- [Exercise prompt] Return exactly the lines from the one containing "blue cupcake: 2 -> 1" through the last line of the records below, both included, and leave out any pictures.

- [Excerpted records]
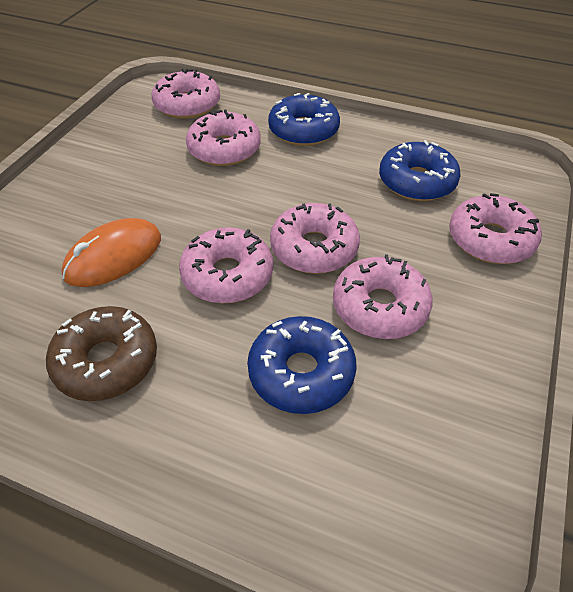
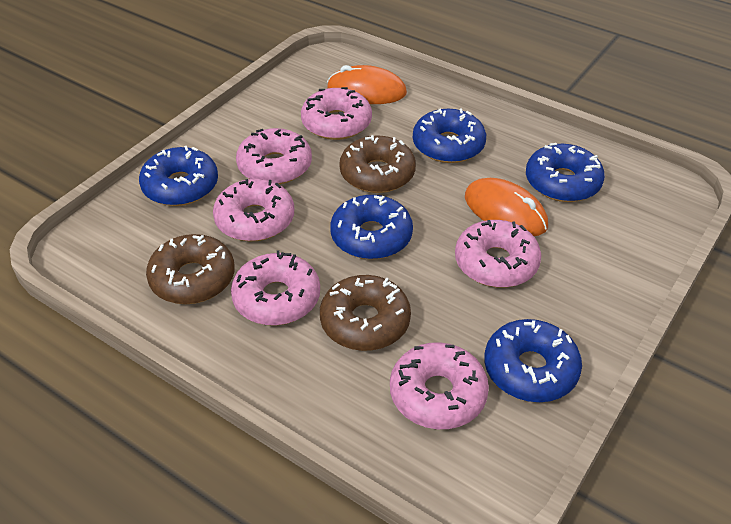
blue donut: 3 -> 5
brown donut: 1 -> 3
orange mouse: 1 -> 2

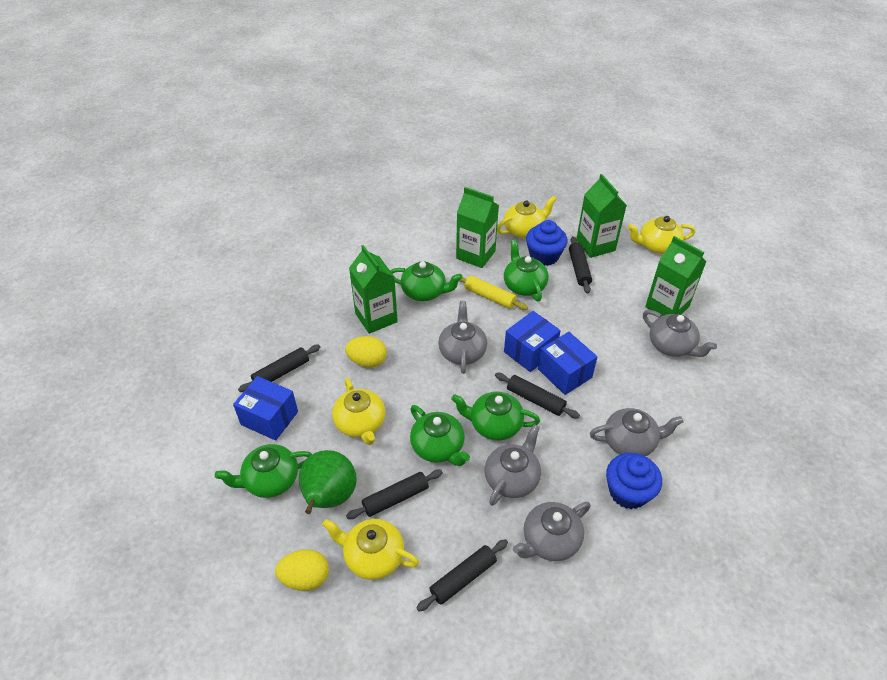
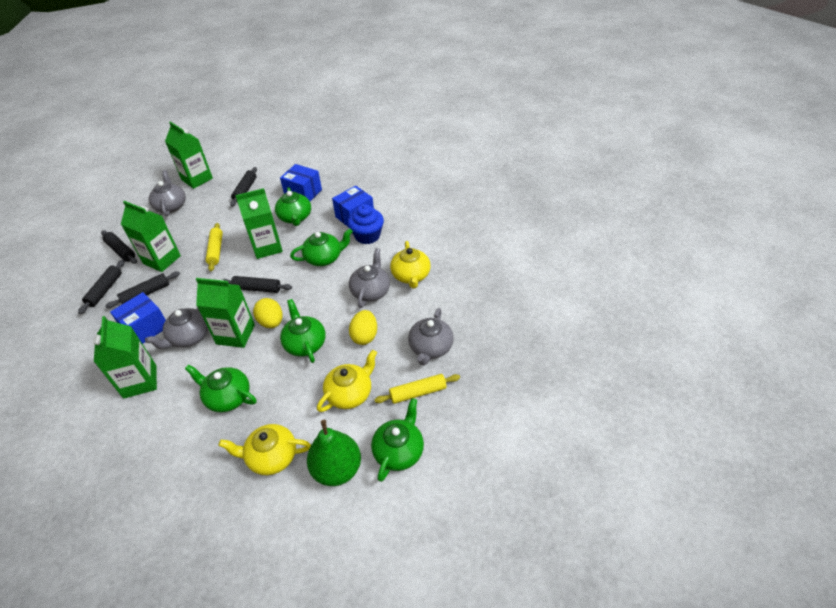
blue cupcake: 2 -> 1
green carton: 4 -> 5
grey teapot: 5 -> 4
yellow rolling pin: 1 -> 2
yellow teapot: 4 -> 3

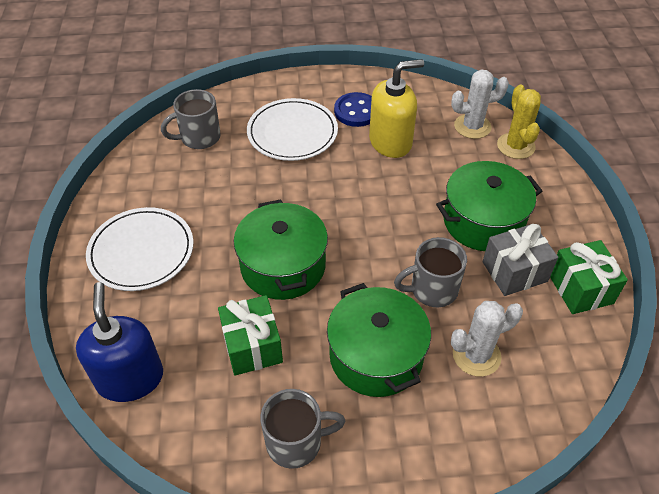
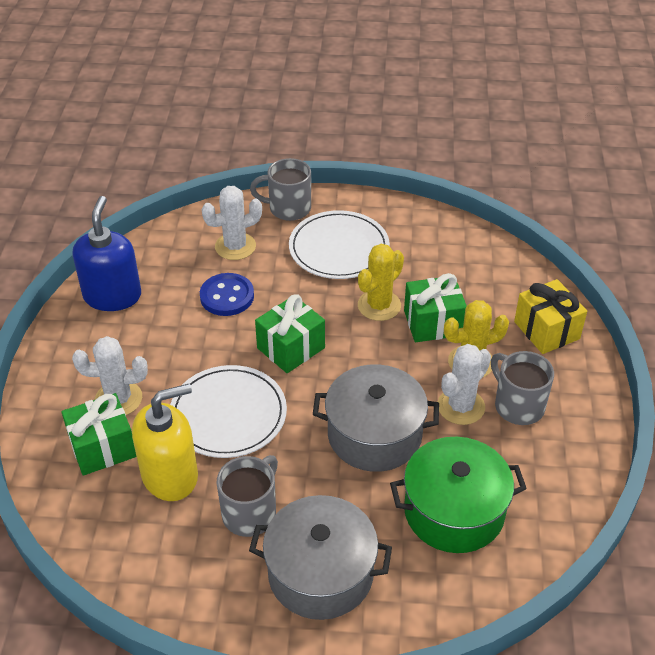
green gift: 2 -> 3
green pot: 3 -> 1
grey gift: 1 -> 0
grey pot: 0 -> 2
white cactus: 2 -> 3
yellow cactus: 1 -> 2
yellow gift: 0 -> 1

- [Task output]
blue cupcake: 2 -> 1
green carton: 4 -> 5
grey teapot: 5 -> 4
yellow rolling pin: 1 -> 2
yellow teapot: 4 -> 3

green gift: 2 -> 3
green pot: 3 -> 1
grey gift: 1 -> 0
grey pot: 0 -> 2
white cactus: 2 -> 3
yellow cactus: 1 -> 2
yellow gift: 0 -> 1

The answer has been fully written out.